> Provided entries
********************

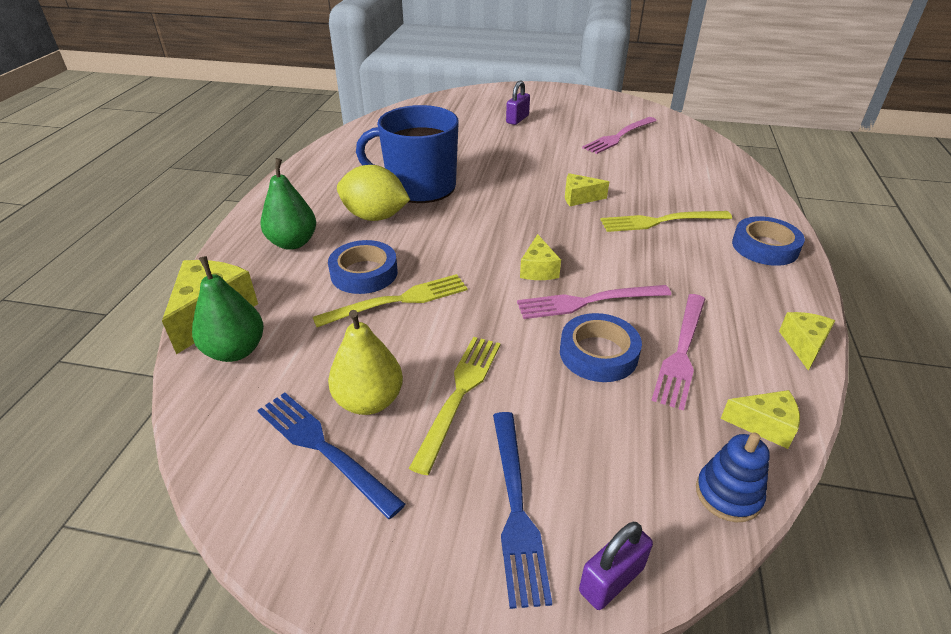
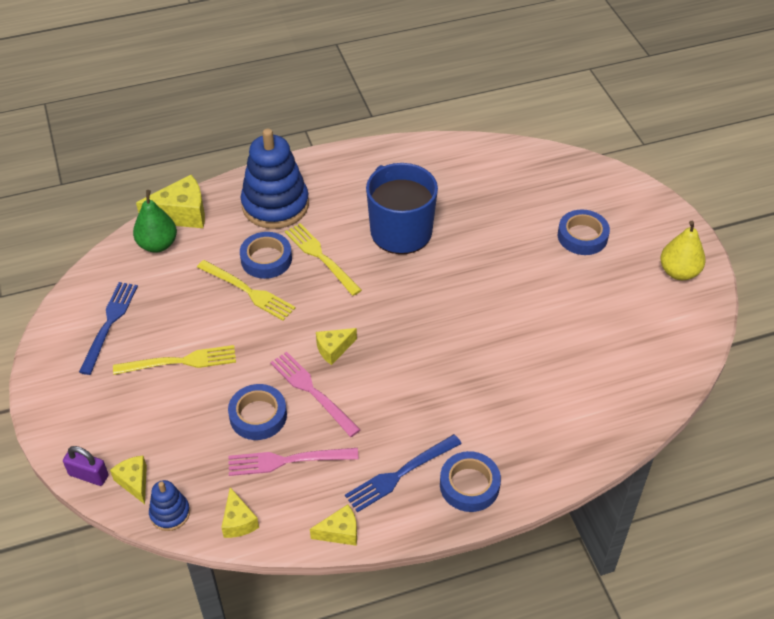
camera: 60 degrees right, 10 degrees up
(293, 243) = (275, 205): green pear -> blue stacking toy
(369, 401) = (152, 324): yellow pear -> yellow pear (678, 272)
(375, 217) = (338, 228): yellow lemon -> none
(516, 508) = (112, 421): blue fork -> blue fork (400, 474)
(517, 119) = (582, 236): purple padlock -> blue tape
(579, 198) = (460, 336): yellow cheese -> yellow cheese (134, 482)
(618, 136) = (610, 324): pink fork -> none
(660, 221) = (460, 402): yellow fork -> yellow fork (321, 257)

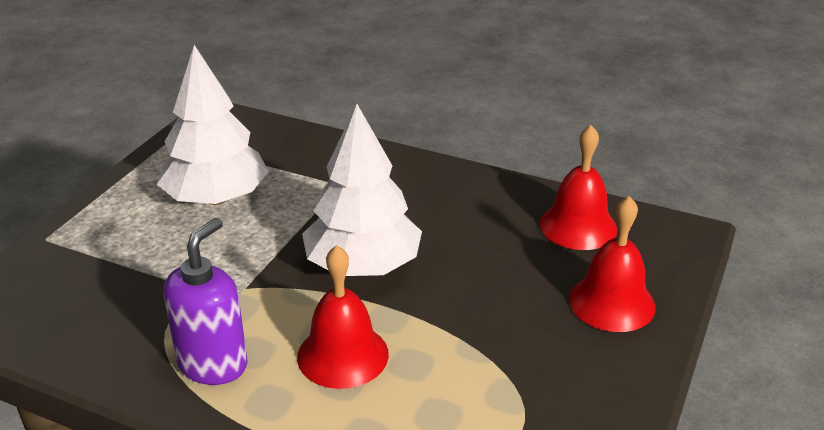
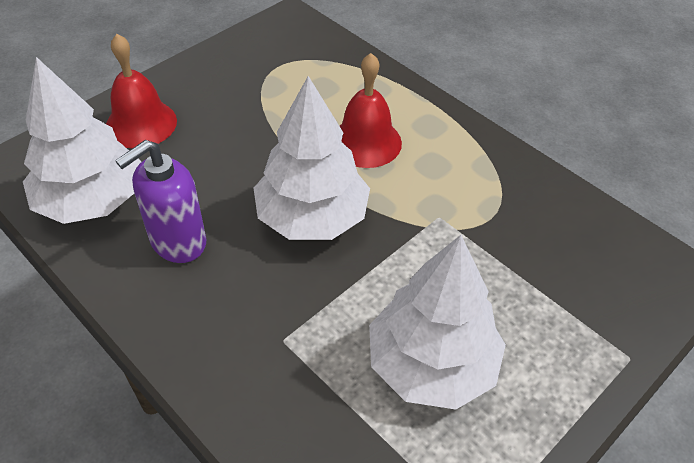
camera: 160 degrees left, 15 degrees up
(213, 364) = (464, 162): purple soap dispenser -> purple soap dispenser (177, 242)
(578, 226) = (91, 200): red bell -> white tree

********************

> Exercise goal
Keep to the stretch from the line containing "(517, 119) = (582, 236): purple" through the line containing "camera: 160 degrees left, 15 degrees up", both ends included, and copy it exactly from the listing above, minus the pictures.

> Reply to the exercise
(517, 119) = (582, 236): purple padlock -> blue tape
(579, 198) = (460, 336): yellow cheese -> yellow cheese (134, 482)
(618, 136) = (610, 324): pink fork -> none
(660, 221) = (460, 402): yellow fork -> yellow fork (321, 257)

camera: 160 degrees left, 15 degrees up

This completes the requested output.